◆ **ASSIGNED TASK**: Reproduce the listing below exactly, except for its pictures.

◆ **GIVEN RECORDS**:
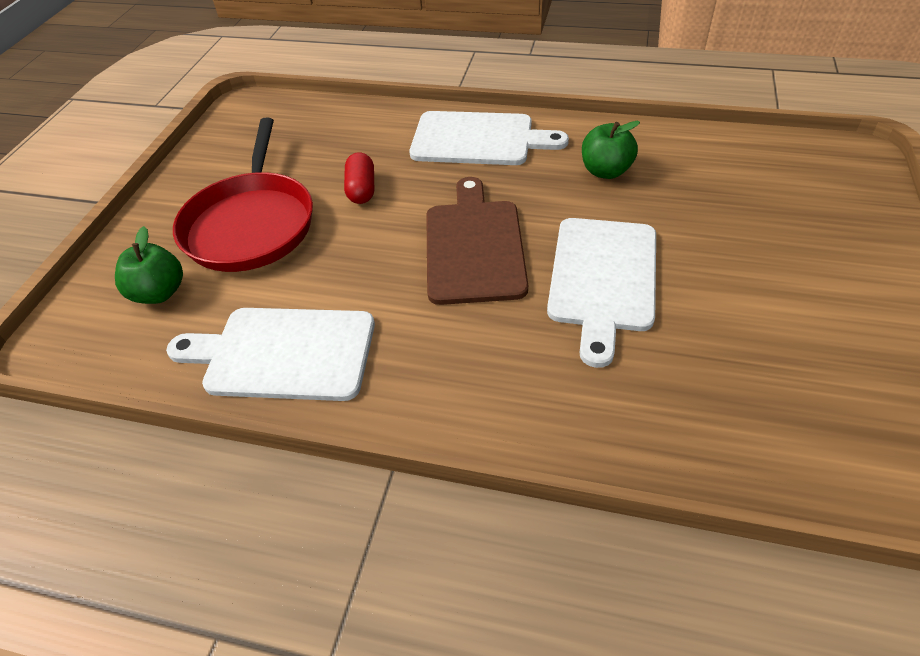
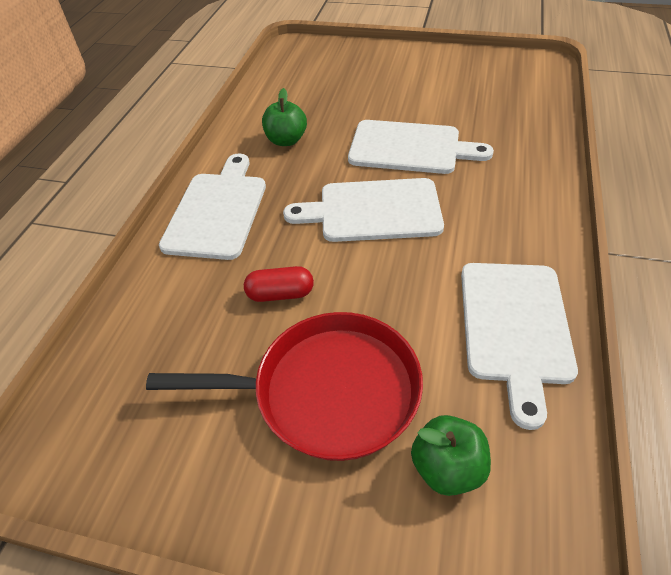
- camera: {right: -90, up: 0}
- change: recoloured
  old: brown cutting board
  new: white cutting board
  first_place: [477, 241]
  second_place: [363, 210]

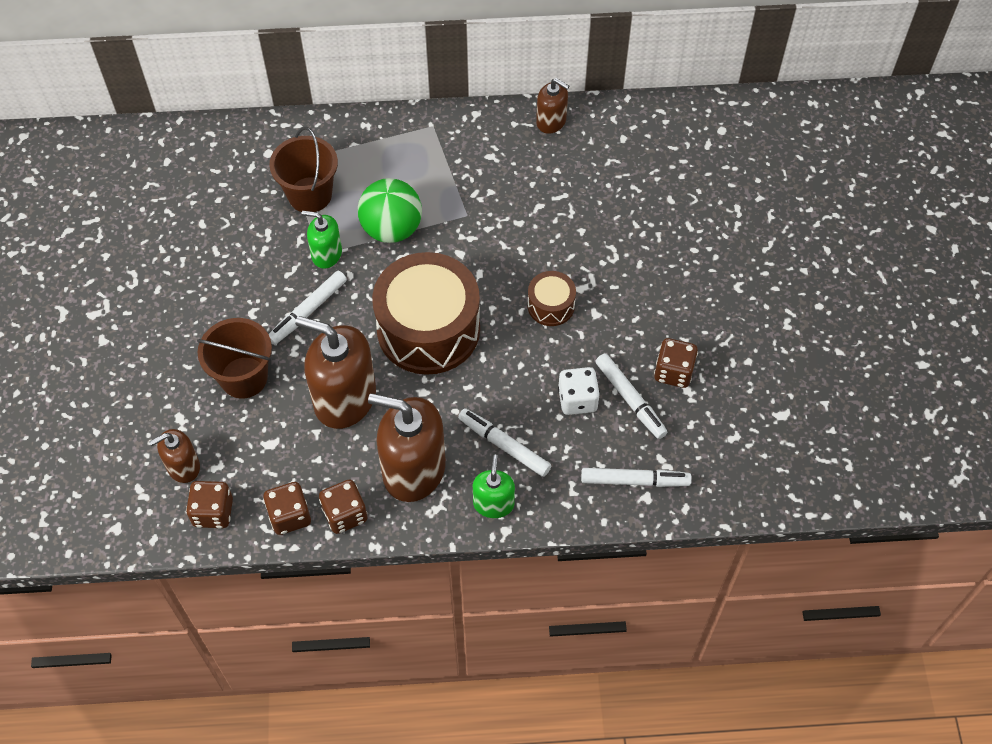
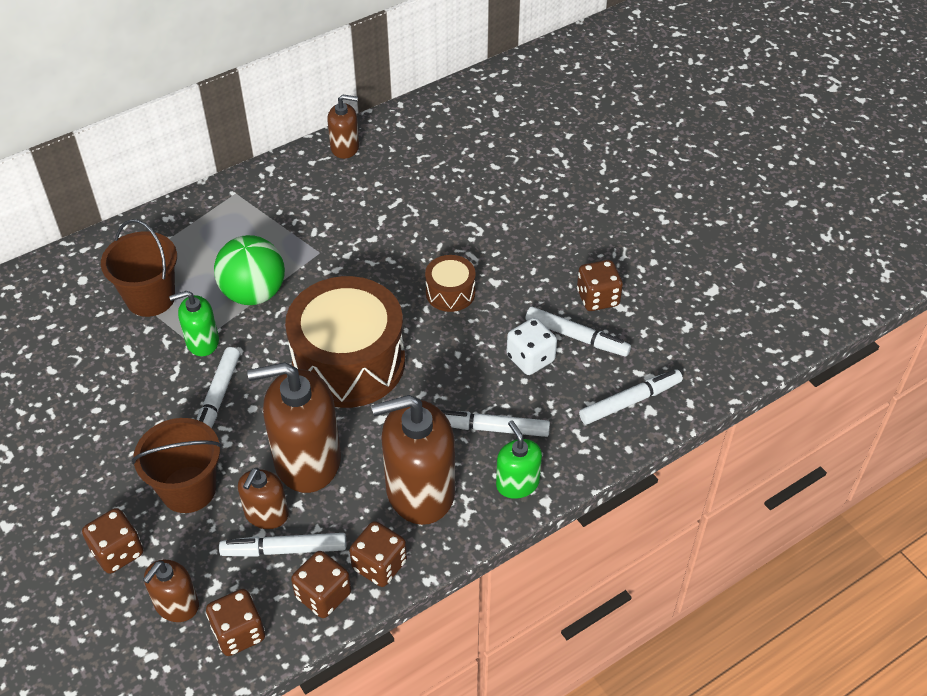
- camera: {right: -30, up: -10}
- change: added
  new: brown soap dispenser
  second_place: [263, 498]
- change: added
  new: brown dice
  second_place: [112, 541]
- change: added
  new: white marker
  second_place: [282, 545]

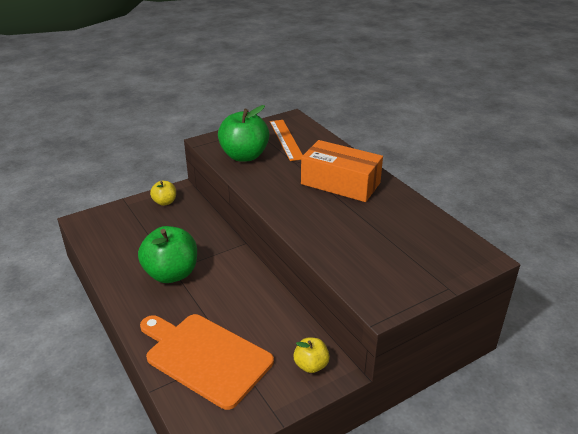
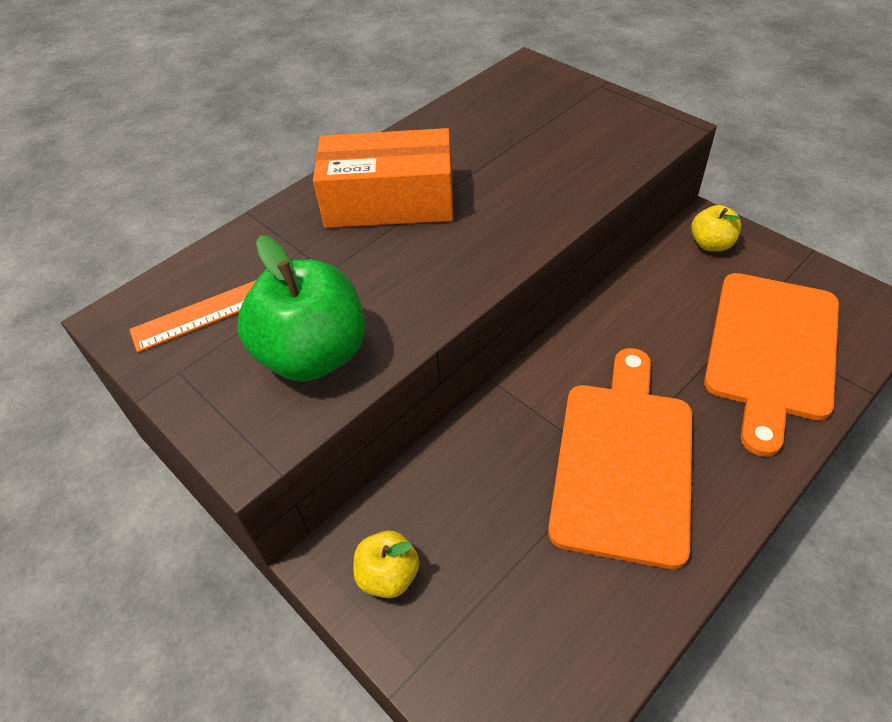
- camera: {right: -100, up: 15}
- change: turned
  old: orange box
  first_place: [342, 171]
  second_place: [383, 178]
  degrees: 75
- change: replaced
  old: green apple
  new: orange cutting board
  first_place: [167, 254]
  second_place: [620, 458]

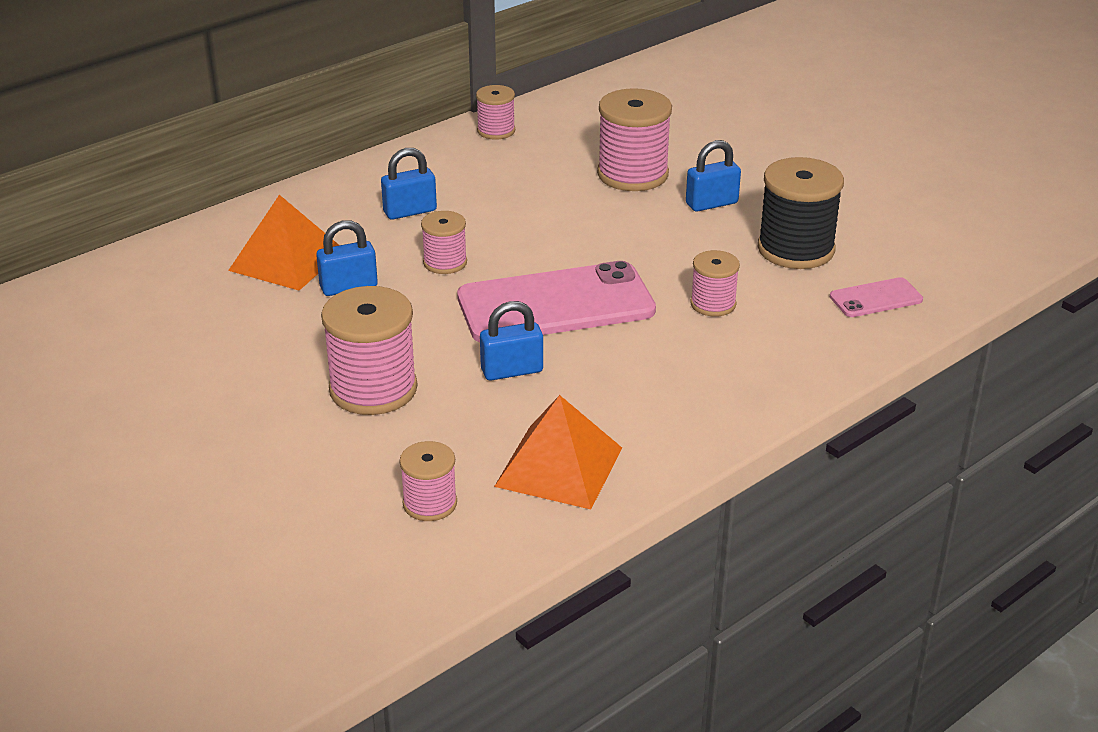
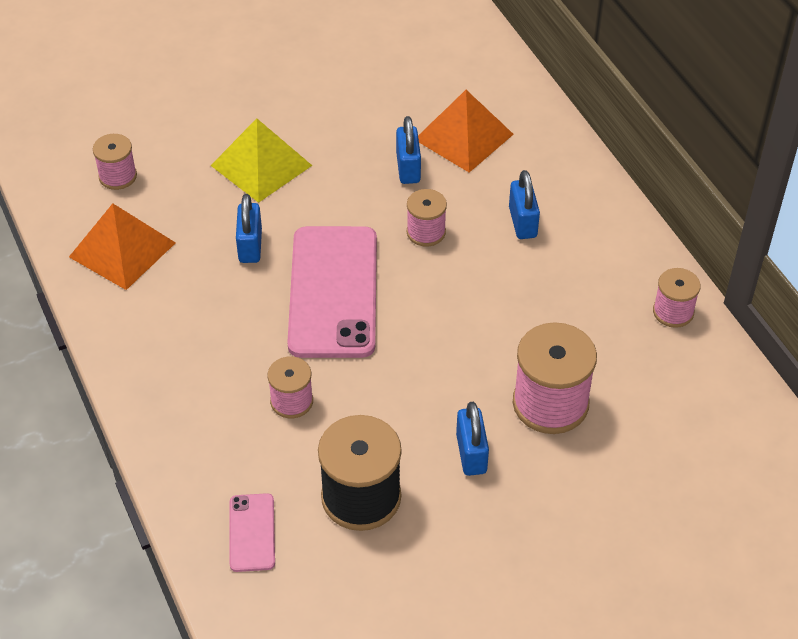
- camera: {right: 105, up: 15}
- change: replaced
  old: pink spool
  new: yellow pyramid
  first_place: [369, 350]
  second_place: [261, 160]

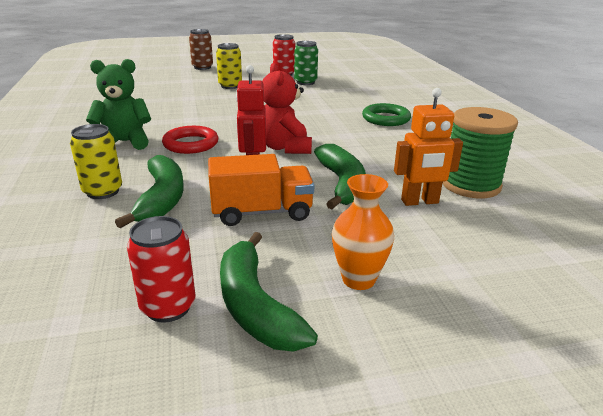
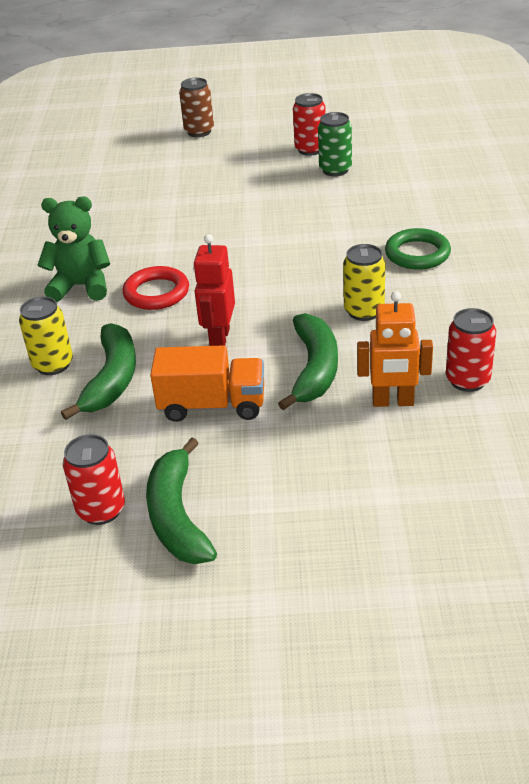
- camera: {right: 15, up: 10}
- change: moved
  old: yellow can
  first_place: [229, 66]
  second_place: [364, 282]
- change: removed
  old: red teddy bear
  first_place: [287, 108]
- change: replaced
  old: green spool
  new: red can
  first_place: [480, 152]
  second_place: [471, 350]
- change: removed
  old: orange vase
  first_place: [363, 232]

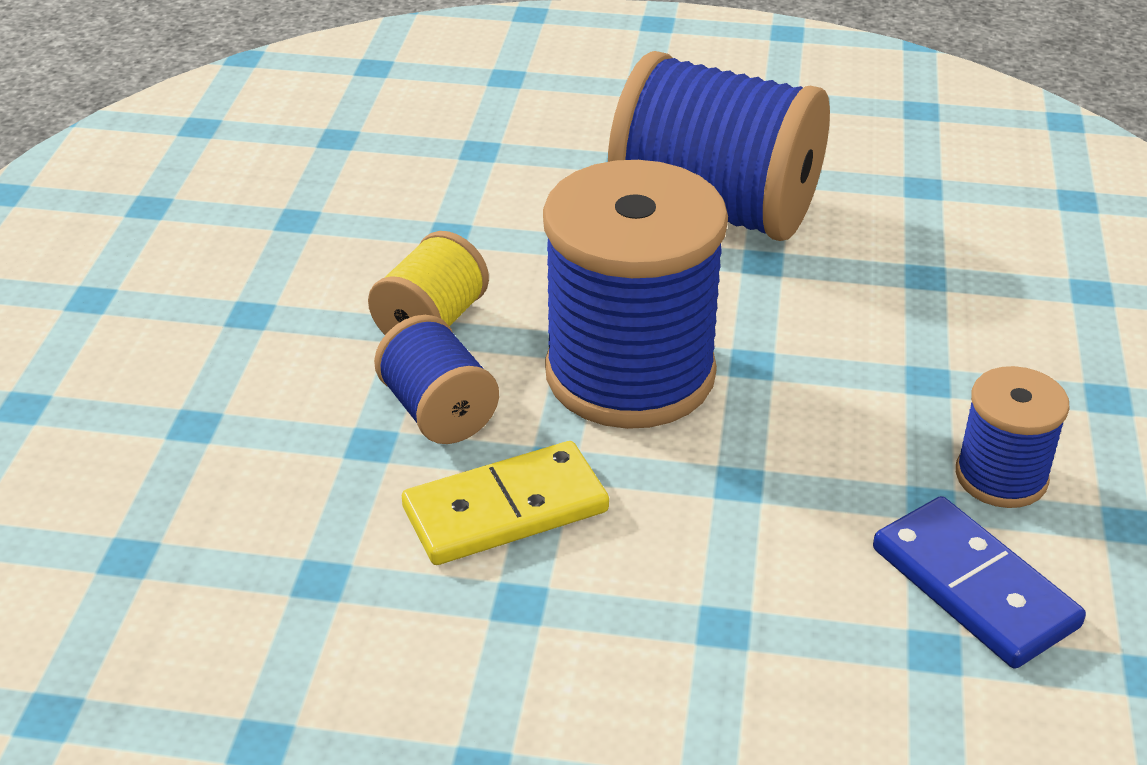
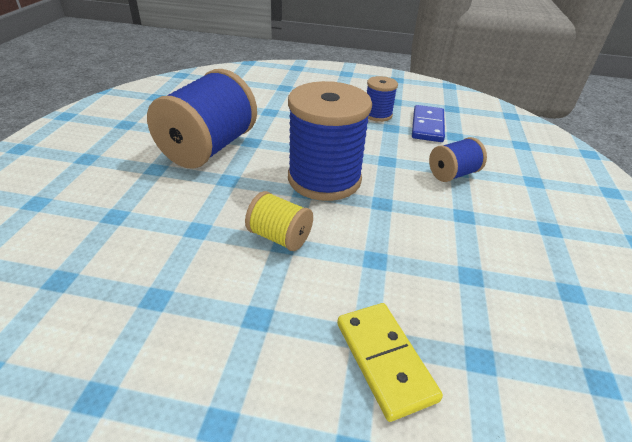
- camera: {right: -90, up: 0}
- change: moved
  old: blue spool
  first_place: [436, 379]
  second_place: [458, 159]
- change: moved
  old: yellow domino
  first_place: [505, 503]
  second_place: [390, 362]
- change: turned
  old: blue domino
  first_place: [979, 582]
  second_place: [428, 123]
  degrees: -45

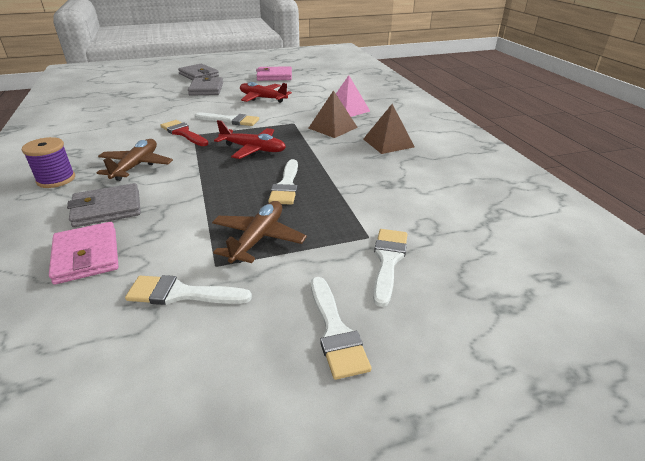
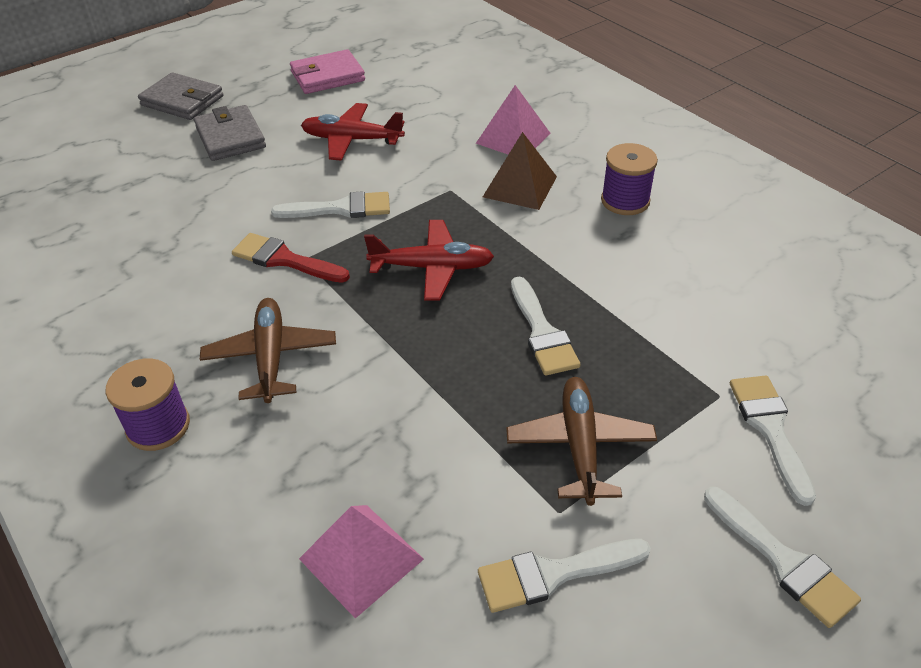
- camera: {right: -20, up: 10}
- change: replaced
  old: brown pyramid
  new: purple spool
  first_place: [389, 129]
  second_place: [629, 179]
- change: removed
  old: grey wallet
  first_place: [104, 205]
- change: replaced
  old: pink wallet
  new: pink pyramid
  first_place: [84, 253]
  second_place: [361, 561]

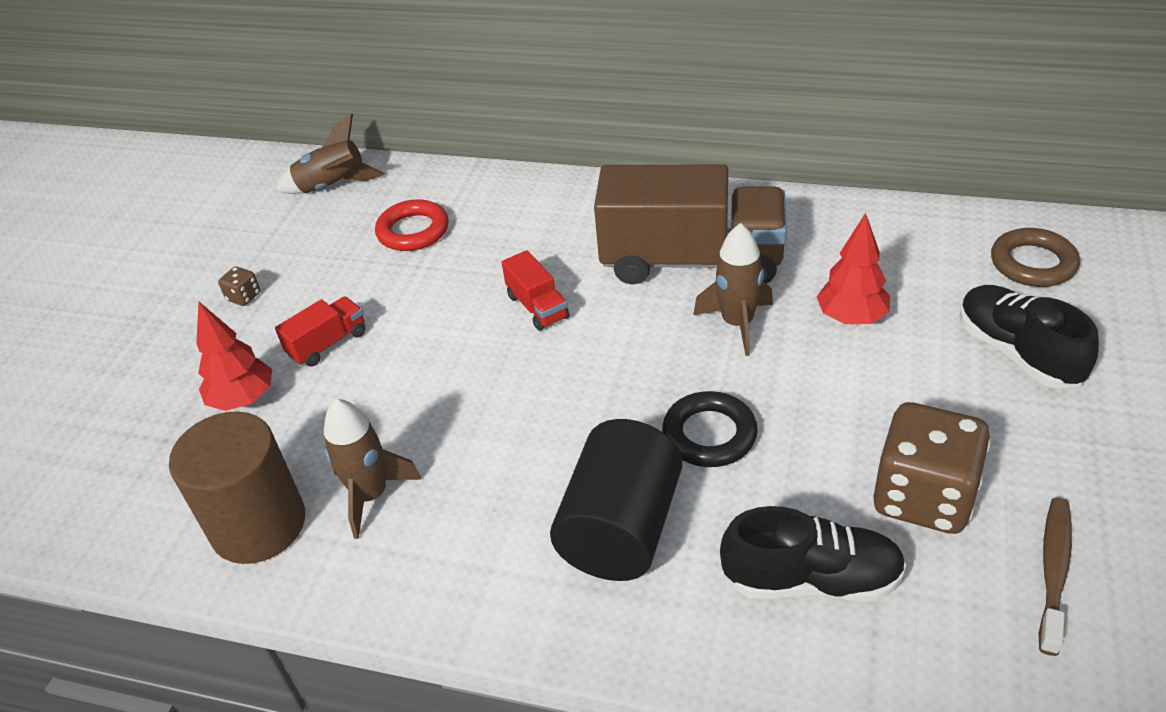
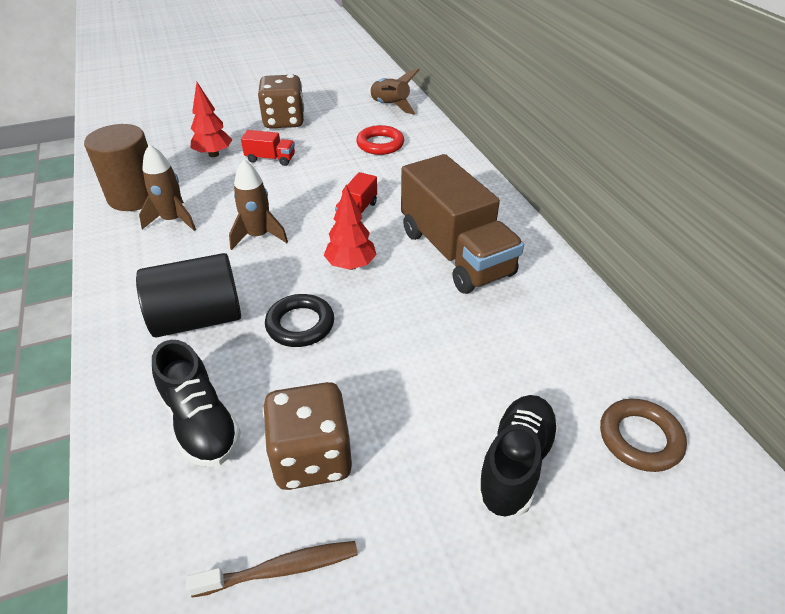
- camera: {right: 50, up: 0}
- change: moved
  old: red tree
  first_place: [853, 268]
  second_place: [350, 227]
- change: moved
  old: brown rocket
  first_place: [733, 289]
  second_place: [258, 204]
- change: resized
  old: brown dice
  first_place: [239, 286]
  second_place: [281, 101]
  factor: 2.47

◆ **COMPLETED TASK**:
- camera: {right: -90, up: 0}
- change: recoloured
  old: brown cutting board
  new: white cutting board
  first_place: [477, 241]
  second_place: [363, 210]

- camera: {right: -30, up: -10}
- change: added
  new: brown soap dispenser
  second_place: [263, 498]
- change: added
  new: brown dice
  second_place: [112, 541]
- change: added
  new: white marker
  second_place: [282, 545]

- camera: {right: -100, up: 15}
- change: turned
  old: orange box
  first_place: [342, 171]
  second_place: [383, 178]
  degrees: 75
- change: replaced
  old: green apple
  new: orange cutting board
  first_place: [167, 254]
  second_place: [620, 458]

- camera: {right: 105, up: 15}
- change: replaced
  old: pink spool
  new: yellow pyramid
  first_place: [369, 350]
  second_place: [261, 160]

- camera: {right: 15, up: 10}
- change: moved
  old: yellow can
  first_place: [229, 66]
  second_place: [364, 282]
- change: removed
  old: red teddy bear
  first_place: [287, 108]
- change: replaced
  old: green spool
  new: red can
  first_place: [480, 152]
  second_place: [471, 350]
- change: removed
  old: orange vase
  first_place: [363, 232]

- camera: {right: -90, up: 0}
- change: moved
  old: blue spool
  first_place: [436, 379]
  second_place: [458, 159]
- change: moved
  old: yellow domino
  first_place: [505, 503]
  second_place: [390, 362]
- change: turned
  old: blue domino
  first_place: [979, 582]
  second_place: [428, 123]
  degrees: -45

- camera: {right: -20, up: 10}
- change: replaced
  old: brown pyramid
  new: purple spool
  first_place: [389, 129]
  second_place: [629, 179]
- change: removed
  old: grey wallet
  first_place: [104, 205]
- change: replaced
  old: pink wallet
  new: pink pyramid
  first_place: [84, 253]
  second_place: [361, 561]

- camera: {right: 50, up: 0}
- change: moved
  old: red tree
  first_place: [853, 268]
  second_place: [350, 227]
- change: moved
  old: brown rocket
  first_place: [733, 289]
  second_place: [258, 204]
- change: resized
  old: brown dice
  first_place: [239, 286]
  second_place: [281, 101]
  factor: 2.47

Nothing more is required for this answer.